__Task__: Gather every line in the records below that contains the word "tenor", and copy each one in full.

Stored data
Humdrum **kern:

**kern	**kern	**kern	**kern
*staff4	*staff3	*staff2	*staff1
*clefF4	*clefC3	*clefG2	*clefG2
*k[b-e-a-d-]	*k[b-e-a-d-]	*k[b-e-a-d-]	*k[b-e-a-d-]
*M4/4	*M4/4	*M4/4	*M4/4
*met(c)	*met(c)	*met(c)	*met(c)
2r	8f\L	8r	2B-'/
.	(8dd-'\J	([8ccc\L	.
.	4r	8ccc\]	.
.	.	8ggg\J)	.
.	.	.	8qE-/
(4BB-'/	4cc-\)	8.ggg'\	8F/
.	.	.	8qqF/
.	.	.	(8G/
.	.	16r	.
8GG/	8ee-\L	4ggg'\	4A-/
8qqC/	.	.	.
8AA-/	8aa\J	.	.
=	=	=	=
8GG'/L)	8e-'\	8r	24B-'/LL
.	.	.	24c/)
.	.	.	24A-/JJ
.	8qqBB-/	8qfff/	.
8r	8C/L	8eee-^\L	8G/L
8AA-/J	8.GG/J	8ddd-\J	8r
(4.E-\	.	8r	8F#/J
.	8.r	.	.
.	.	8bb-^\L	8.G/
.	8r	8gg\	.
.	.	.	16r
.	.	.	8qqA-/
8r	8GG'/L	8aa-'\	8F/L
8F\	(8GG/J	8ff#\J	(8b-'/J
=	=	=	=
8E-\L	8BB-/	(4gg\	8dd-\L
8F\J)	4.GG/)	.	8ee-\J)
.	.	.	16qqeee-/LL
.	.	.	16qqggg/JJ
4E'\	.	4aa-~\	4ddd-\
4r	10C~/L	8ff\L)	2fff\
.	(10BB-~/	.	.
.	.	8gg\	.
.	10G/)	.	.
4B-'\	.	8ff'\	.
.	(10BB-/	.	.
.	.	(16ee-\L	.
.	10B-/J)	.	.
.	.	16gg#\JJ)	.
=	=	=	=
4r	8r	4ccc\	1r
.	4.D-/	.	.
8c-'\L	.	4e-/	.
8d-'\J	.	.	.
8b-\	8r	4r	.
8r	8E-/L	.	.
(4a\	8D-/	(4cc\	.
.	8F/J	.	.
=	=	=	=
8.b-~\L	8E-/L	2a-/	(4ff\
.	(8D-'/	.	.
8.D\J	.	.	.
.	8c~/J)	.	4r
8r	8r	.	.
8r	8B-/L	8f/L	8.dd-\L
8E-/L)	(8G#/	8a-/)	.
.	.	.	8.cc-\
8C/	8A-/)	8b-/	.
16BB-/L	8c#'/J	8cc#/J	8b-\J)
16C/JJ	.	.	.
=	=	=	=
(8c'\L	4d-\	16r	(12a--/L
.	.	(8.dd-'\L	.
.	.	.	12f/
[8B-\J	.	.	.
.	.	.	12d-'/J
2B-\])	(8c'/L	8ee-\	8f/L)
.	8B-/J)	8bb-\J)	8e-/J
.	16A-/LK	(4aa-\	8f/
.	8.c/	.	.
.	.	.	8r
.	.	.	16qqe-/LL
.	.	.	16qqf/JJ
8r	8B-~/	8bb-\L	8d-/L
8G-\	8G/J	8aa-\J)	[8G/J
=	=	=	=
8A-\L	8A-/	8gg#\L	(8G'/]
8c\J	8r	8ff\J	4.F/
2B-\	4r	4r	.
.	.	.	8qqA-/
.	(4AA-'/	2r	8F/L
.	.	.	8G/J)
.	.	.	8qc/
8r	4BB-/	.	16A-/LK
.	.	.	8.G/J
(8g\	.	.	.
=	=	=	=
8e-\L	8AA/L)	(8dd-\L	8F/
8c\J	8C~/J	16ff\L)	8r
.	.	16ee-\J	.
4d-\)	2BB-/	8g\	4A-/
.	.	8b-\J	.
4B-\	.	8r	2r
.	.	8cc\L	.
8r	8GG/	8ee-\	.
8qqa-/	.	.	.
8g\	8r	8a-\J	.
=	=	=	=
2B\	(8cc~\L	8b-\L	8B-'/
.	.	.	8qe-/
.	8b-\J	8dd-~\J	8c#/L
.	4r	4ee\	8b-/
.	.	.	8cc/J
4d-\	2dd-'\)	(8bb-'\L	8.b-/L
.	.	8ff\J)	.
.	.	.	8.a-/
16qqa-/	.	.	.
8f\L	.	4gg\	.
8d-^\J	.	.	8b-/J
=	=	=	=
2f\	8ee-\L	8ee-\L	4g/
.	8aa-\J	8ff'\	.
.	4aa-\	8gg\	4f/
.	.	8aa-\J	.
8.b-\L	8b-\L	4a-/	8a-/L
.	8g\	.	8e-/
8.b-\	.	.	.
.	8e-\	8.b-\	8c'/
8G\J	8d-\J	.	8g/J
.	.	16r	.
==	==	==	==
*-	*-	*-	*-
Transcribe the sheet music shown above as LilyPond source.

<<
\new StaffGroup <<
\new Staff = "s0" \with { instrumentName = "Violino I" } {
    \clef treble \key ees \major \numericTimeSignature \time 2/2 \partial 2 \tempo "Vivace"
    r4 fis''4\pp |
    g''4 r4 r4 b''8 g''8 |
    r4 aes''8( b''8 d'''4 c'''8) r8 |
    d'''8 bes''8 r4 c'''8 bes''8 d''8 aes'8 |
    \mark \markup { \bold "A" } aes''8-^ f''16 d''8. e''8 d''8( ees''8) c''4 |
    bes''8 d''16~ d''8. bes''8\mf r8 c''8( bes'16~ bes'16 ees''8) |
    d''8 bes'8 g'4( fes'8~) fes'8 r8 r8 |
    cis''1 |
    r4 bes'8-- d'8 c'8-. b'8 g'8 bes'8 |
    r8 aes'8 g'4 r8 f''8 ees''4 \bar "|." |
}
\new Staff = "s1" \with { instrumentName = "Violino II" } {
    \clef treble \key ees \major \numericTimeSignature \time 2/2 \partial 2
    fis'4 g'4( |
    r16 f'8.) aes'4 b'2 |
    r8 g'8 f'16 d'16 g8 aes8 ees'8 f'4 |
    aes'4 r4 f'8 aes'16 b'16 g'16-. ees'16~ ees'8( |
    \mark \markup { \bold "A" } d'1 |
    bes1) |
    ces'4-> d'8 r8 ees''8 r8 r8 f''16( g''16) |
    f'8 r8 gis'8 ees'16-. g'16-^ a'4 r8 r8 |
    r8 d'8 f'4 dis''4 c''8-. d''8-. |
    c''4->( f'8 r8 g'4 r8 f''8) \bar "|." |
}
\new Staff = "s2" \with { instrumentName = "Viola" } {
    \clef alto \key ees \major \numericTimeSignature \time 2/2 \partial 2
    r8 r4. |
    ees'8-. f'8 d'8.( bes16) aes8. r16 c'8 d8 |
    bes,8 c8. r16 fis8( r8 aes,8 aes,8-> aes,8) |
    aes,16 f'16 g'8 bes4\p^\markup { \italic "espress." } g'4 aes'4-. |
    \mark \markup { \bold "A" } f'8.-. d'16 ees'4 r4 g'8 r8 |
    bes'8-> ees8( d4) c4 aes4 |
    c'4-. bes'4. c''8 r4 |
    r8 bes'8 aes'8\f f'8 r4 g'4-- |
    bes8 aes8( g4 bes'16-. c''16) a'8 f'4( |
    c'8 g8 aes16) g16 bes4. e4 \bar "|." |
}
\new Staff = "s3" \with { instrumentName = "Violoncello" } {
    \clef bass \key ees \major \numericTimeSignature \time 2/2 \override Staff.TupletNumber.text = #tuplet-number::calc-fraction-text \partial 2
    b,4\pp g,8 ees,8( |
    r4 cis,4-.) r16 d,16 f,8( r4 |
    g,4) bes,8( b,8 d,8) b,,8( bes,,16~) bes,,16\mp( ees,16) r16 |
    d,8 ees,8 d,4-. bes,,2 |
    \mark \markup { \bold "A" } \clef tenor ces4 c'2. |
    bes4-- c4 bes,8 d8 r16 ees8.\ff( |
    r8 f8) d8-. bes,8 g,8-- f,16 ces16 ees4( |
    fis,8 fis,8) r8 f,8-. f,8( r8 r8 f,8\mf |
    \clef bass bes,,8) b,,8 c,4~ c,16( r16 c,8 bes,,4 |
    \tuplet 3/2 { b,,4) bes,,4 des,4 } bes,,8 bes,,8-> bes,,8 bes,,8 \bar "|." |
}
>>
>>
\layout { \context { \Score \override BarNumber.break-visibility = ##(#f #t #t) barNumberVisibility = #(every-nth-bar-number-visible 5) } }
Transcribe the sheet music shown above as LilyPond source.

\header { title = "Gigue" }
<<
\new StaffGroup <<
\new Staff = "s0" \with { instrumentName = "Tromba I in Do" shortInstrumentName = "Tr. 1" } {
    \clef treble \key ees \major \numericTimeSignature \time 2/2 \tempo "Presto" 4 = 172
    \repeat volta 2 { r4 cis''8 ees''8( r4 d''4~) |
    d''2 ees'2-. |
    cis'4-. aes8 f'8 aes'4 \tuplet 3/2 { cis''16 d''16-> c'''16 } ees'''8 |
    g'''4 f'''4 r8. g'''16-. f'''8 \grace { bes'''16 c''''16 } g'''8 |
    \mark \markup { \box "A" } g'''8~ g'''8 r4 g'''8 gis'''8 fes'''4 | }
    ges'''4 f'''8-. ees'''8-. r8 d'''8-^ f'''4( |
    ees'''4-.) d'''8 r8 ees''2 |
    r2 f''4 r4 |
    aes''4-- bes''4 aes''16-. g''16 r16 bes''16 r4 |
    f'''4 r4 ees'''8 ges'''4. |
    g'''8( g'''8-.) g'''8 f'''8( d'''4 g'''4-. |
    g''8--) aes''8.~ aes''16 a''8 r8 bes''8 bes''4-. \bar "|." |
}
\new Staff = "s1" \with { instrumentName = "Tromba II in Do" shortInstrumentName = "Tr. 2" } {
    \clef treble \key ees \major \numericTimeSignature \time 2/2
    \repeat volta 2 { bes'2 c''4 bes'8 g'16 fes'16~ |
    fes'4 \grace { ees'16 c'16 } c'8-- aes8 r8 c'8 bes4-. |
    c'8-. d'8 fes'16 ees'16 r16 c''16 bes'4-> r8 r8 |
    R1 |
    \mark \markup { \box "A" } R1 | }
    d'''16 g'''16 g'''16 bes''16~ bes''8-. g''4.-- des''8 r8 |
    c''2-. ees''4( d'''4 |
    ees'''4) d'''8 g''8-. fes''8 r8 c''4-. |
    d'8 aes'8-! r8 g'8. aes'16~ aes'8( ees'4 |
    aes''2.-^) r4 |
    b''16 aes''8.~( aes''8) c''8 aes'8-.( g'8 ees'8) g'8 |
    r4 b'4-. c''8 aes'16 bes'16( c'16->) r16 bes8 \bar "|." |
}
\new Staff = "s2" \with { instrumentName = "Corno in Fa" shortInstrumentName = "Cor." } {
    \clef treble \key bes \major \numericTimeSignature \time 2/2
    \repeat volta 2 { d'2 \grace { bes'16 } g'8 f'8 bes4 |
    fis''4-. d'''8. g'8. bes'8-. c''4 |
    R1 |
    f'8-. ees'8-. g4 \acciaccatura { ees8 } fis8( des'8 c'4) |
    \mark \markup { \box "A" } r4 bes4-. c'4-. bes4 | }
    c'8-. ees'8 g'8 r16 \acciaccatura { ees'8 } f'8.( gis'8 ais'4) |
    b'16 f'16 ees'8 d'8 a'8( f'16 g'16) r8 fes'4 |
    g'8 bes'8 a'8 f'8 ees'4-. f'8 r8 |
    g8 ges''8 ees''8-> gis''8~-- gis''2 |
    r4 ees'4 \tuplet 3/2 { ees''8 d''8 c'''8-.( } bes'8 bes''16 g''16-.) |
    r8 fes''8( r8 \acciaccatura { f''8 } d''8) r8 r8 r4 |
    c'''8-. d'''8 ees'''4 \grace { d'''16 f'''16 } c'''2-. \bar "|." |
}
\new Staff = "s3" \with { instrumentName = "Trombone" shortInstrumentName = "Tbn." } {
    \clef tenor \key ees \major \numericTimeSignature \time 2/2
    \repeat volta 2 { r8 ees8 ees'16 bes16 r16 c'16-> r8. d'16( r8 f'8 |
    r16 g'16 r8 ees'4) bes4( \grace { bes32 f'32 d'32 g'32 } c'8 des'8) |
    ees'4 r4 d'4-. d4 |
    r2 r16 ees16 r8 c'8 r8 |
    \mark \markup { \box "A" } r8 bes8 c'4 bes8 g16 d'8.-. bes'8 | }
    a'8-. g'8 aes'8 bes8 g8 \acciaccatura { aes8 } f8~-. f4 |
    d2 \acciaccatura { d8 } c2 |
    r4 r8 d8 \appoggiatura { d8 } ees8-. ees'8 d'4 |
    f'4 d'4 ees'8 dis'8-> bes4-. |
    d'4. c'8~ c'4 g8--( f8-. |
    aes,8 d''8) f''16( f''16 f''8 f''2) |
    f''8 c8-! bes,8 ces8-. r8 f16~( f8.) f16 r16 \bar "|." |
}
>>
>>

__Answer__:
    \mark \markup { \bold "A" } \clef tenor ces4 c'2. |
    \clef tenor \key ees \major \numericTimeSignature \time 2/2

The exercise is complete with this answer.